-- Goal --
Could you put the material into a numbered list, starting with its first line and going on through the line with "Toronto: 9:49 -> 9:52", both included? Leave out blank lines and the pictures.

-- Supplied entries --
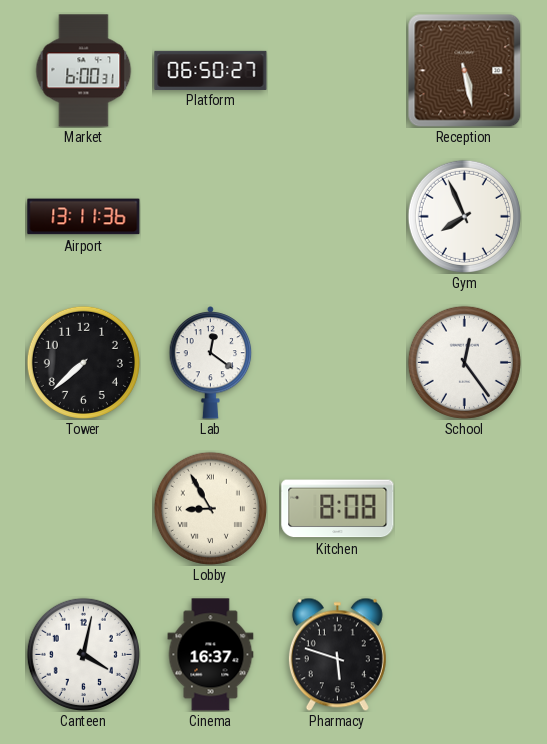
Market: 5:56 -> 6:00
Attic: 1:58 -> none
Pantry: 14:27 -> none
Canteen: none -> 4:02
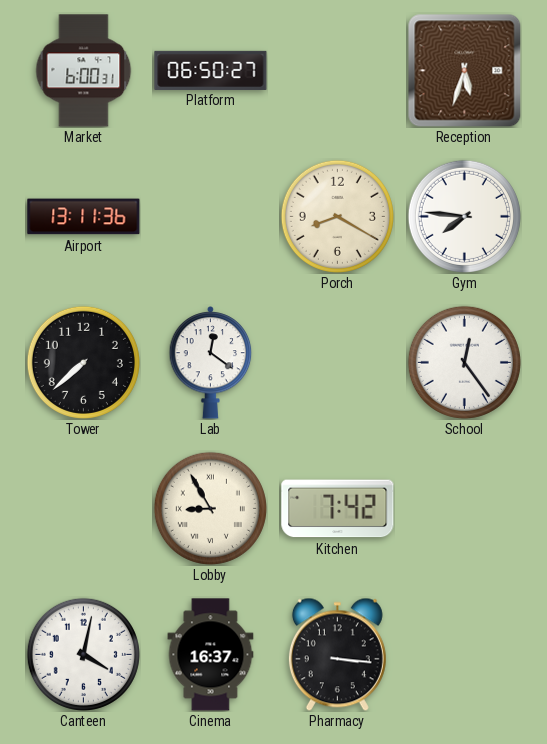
Reception: 5:28 -> 5:33
Porch: none -> 8:20
Gym: 7:56 -> 7:46
Kitchen: 8:08 -> 7:42
Pharmacy: 5:48 -> 3:16
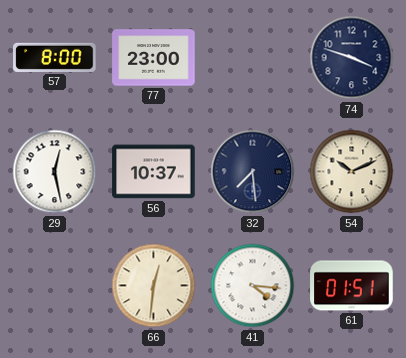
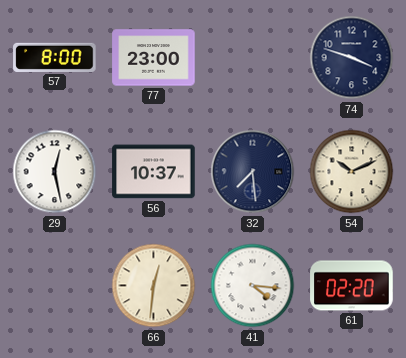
61: 01:51 -> 02:20
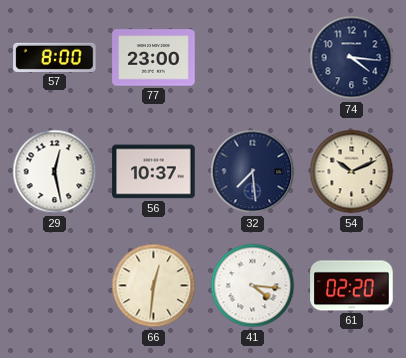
74: 3:48 -> 4:16
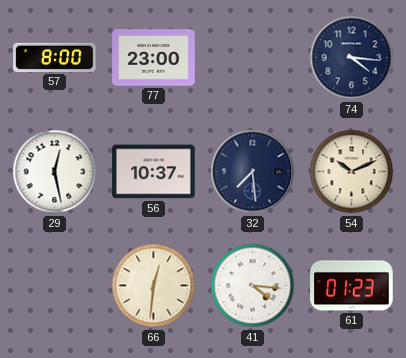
61: 02:20 -> 01:23
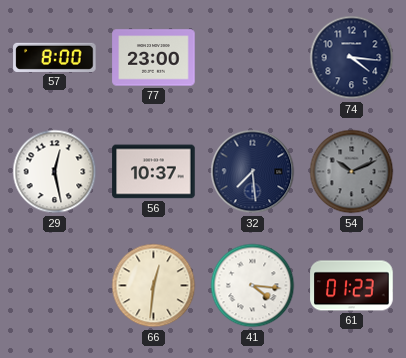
54 dial: cream -> grey
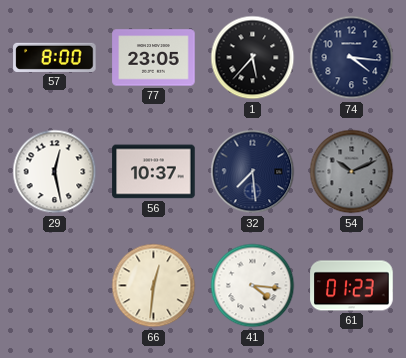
77: 23:00 -> 23:05
1: none -> 5:37
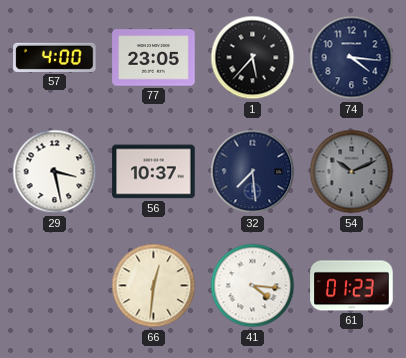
57: 8:00 -> 4:00
29: 12:28 -> 3:28
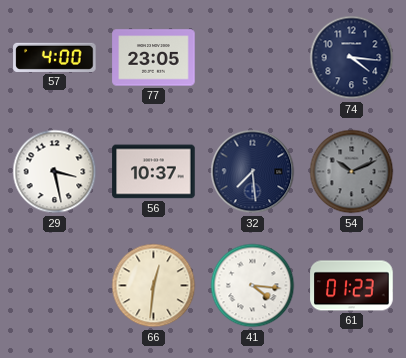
1: 5:37 -> none
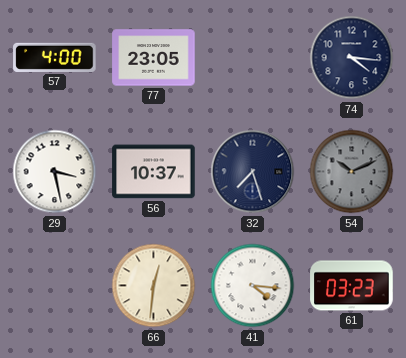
32: 7:29 -> 7:27
61: 01:23 -> 03:23
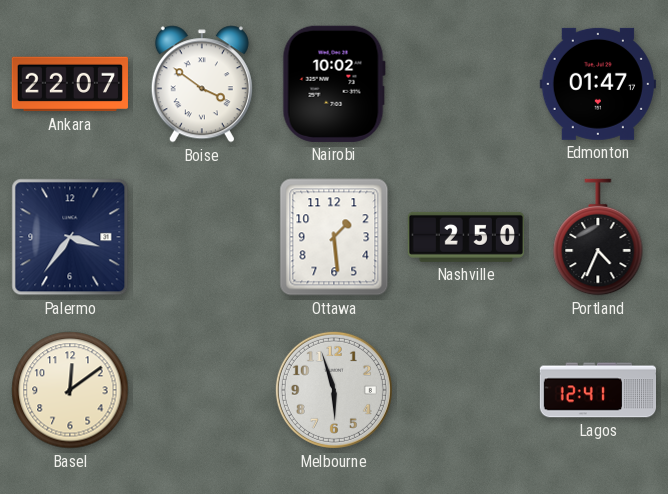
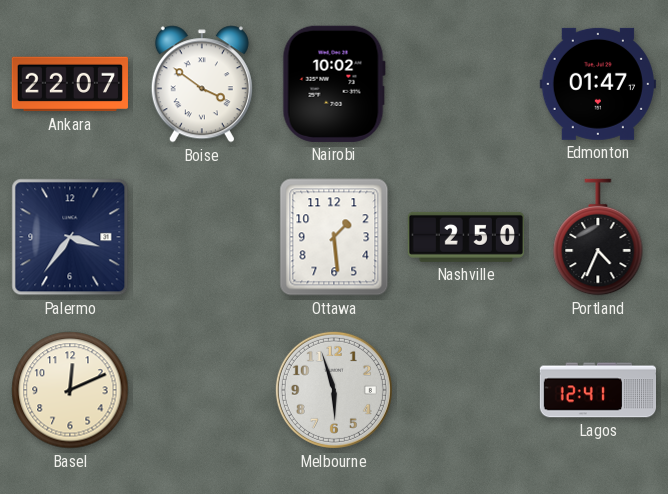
Basel: 12:09 -> 12:11
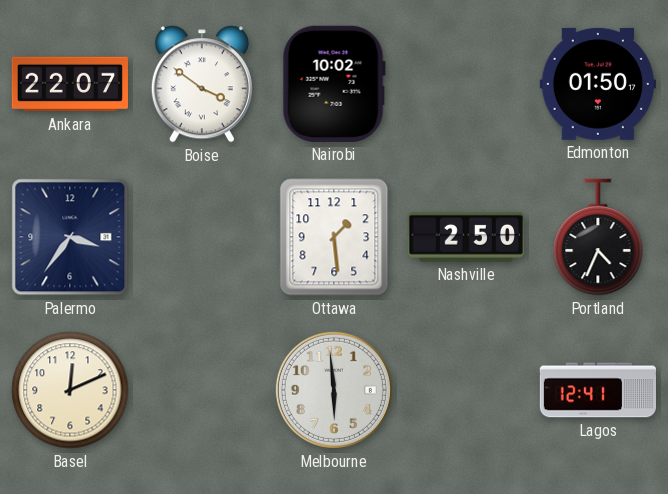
Edmonton: 01:47 -> 01:50
Melbourne: 5:57 -> 5:59
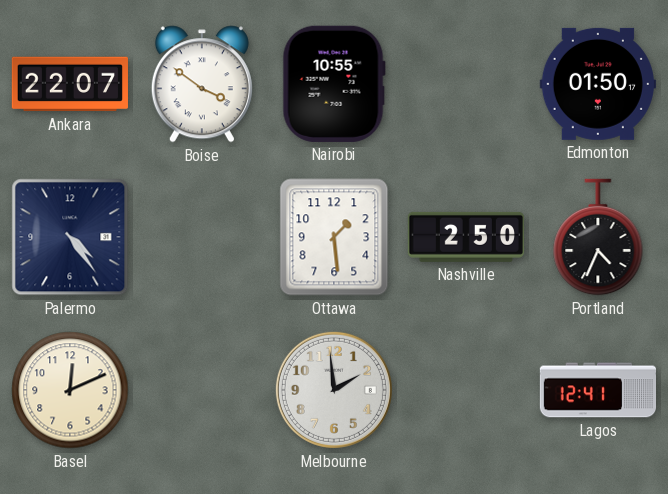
Nairobi: 10:02 -> 10:55
Palermo: 3:36 -> 4:24
Melbourne: 5:59 -> 1:59
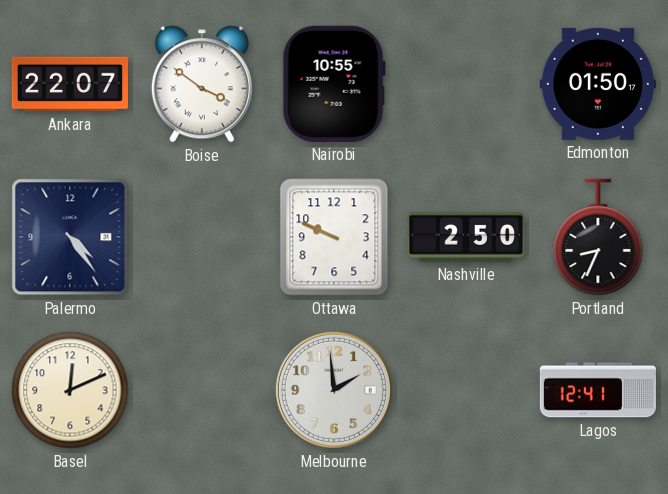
Ottawa: 1:29 -> 9:49
Portland: 4:34 -> 8:34
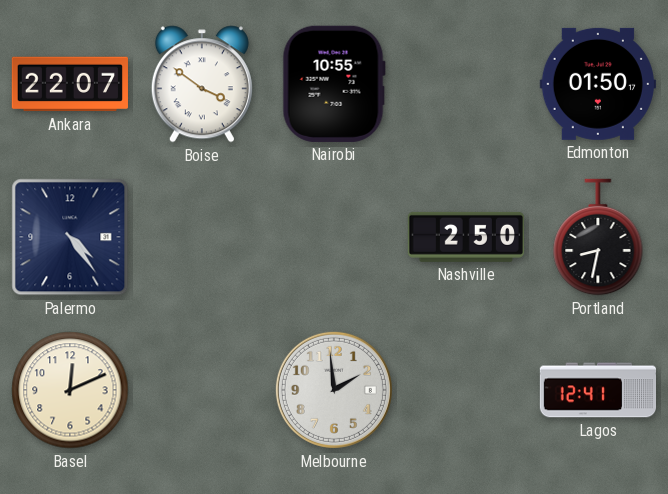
Ottawa: 9:49 -> none
Portland: 8:34 -> 8:32
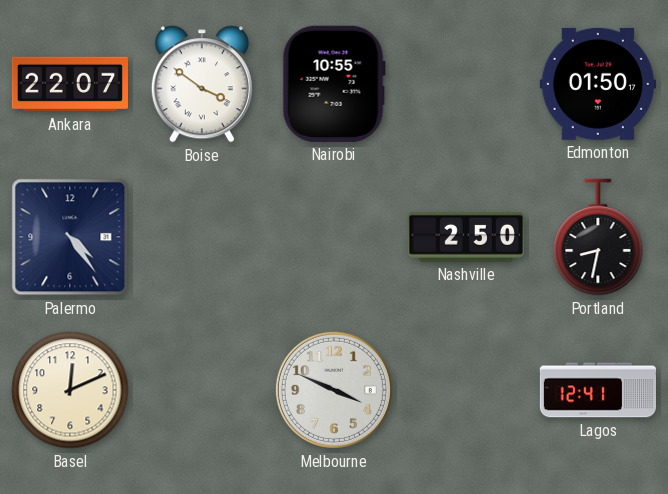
Melbourne: 1:59 -> 3:49
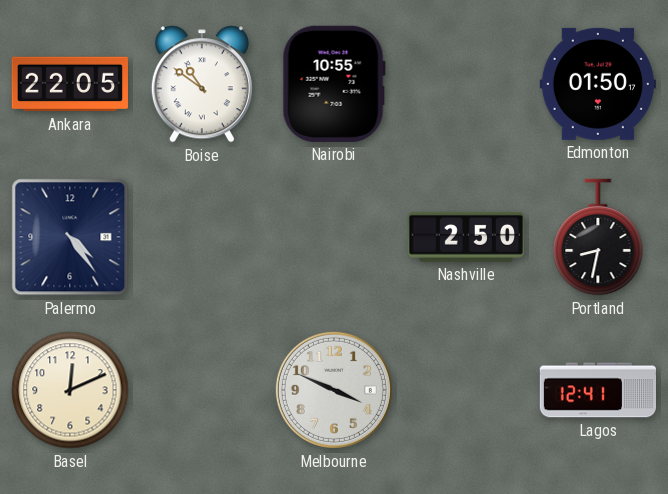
Ankara: 22:07 -> 22:05
Boise: 3:51 -> 10:51
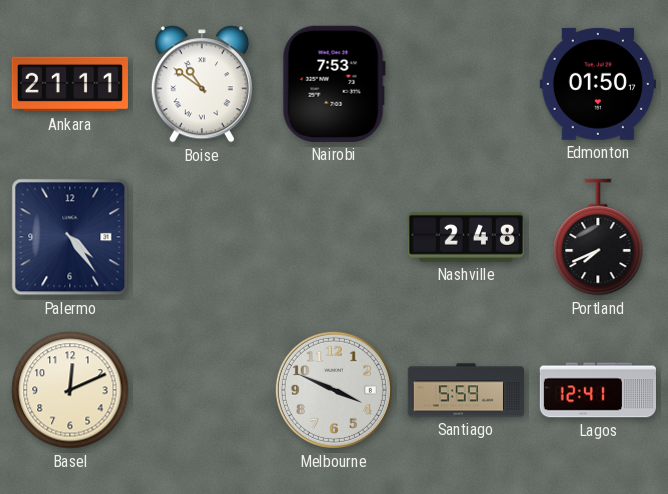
Ankara: 22:05 -> 21:11
Nairobi: 10:55 -> 7:53
Nashville: 2:50 -> 2:48
Portland: 8:32 -> 7:41
Santiago: none -> 5:59
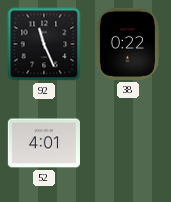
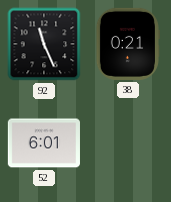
38: 0:22 -> 0:21
52: 4:01 -> 6:01
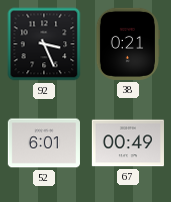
92: 11:26 -> 3:26
67: none -> 00:49
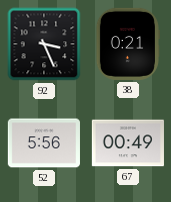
52: 6:01 -> 5:56
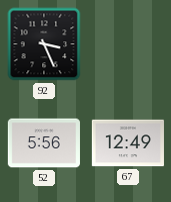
38: 0:21 -> none
67: 00:49 -> 12:49
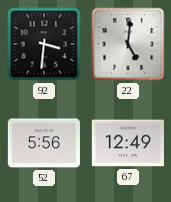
92: 3:26 -> 3:31
22: none -> 5:01
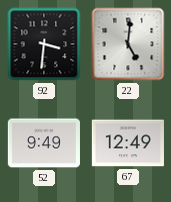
52: 5:56 -> 9:49
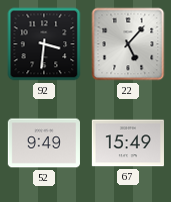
22: 5:01 -> 5:07
67: 12:49 -> 15:49
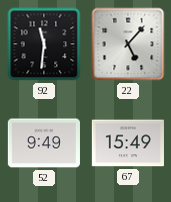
92: 3:31 -> 11:31
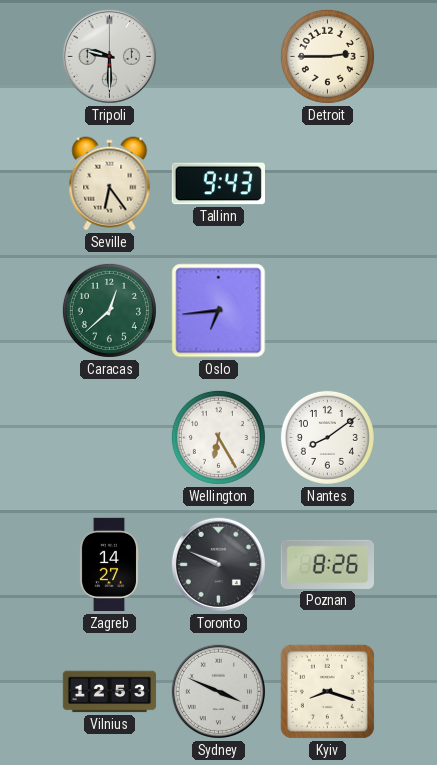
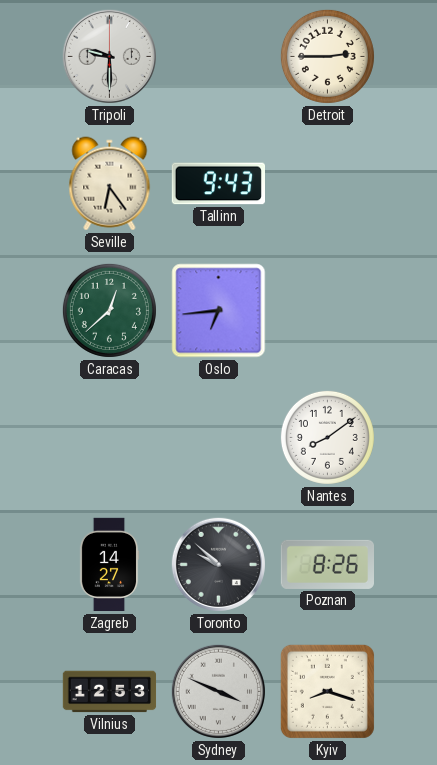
Wellington: 6:25 -> none
Toronto: 9:49 -> 9:52
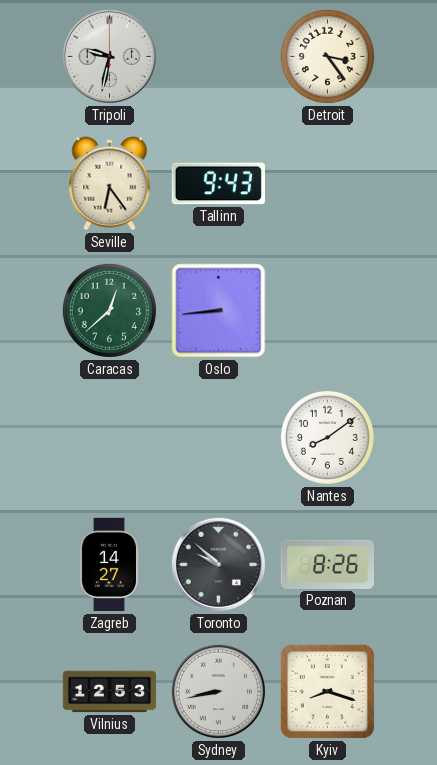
Tripoli: 9:30 -> 9:32
Detroit: 2:45 -> 3:24
Oslo: 6:44 -> 8:44
Sydney: 3:49 -> 8:43
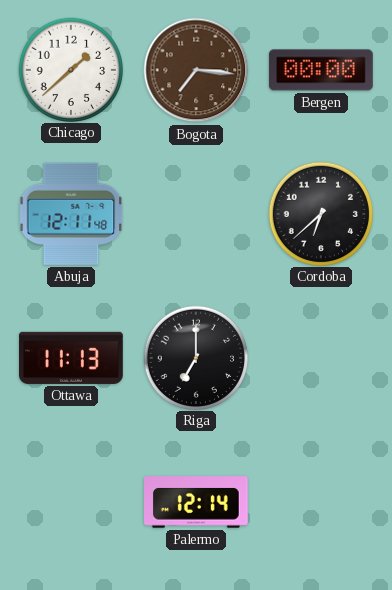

-- Answer to this problem --
1. Market: 5:56 -> 6:00
2. Attic: 1:58 -> none
3. Pantry: 14:27 -> none
4. Canteen: none -> 4:02
5. Reception: 5:28 -> 5:33
6. Porch: none -> 8:20
7. Gym: 7:56 -> 7:46
8. Kitchen: 8:08 -> 7:42
9. Pharmacy: 5:48 -> 3:16
10. 61: 01:51 -> 02:20
11. 74: 3:48 -> 4:16
12. 61: 02:20 -> 01:23
13. 54 dial: cream -> grey
14. 77: 23:00 -> 23:05
15. 1: none -> 5:37
16. 57: 8:00 -> 4:00
17. 29: 12:28 -> 3:28
18. 1: 5:37 -> none
19. 32: 7:29 -> 7:27
20. 61: 01:23 -> 03:23
21. Basel: 12:09 -> 12:11
22. Edmonton: 01:47 -> 01:50
23. Melbourne: 5:57 -> 5:59
24. Nairobi: 10:02 -> 10:55
25. Palermo: 3:36 -> 4:24
26. Melbourne: 5:59 -> 1:59
27. Ottawa: 1:29 -> 9:49
28. Portland: 4:34 -> 8:34
29. Ottawa: 9:49 -> none
30. Portland: 8:34 -> 8:32
31. Melbourne: 1:59 -> 3:49
32. Ankara: 22:07 -> 22:05
33. Boise: 3:51 -> 10:51
34. Ankara: 22:05 -> 21:11
35. Nairobi: 10:55 -> 7:53
36. Nashville: 2:50 -> 2:48
37. Portland: 8:32 -> 7:41
38. Santiago: none -> 5:59
39. 38: 0:22 -> 0:21
40. 52: 4:01 -> 6:01
41. 92: 11:26 -> 3:26
42. 67: none -> 00:49
43. 52: 6:01 -> 5:56
44. 38: 0:21 -> none
45. 67: 00:49 -> 12:49
46. 92: 3:26 -> 3:31
47. 22: none -> 5:01
48. 52: 5:56 -> 9:49
49. 22: 5:01 -> 5:07
50. 67: 12:49 -> 15:49
51. 92: 3:31 -> 11:31
52. Wellington: 6:25 -> none
53. Toronto: 9:49 -> 9:52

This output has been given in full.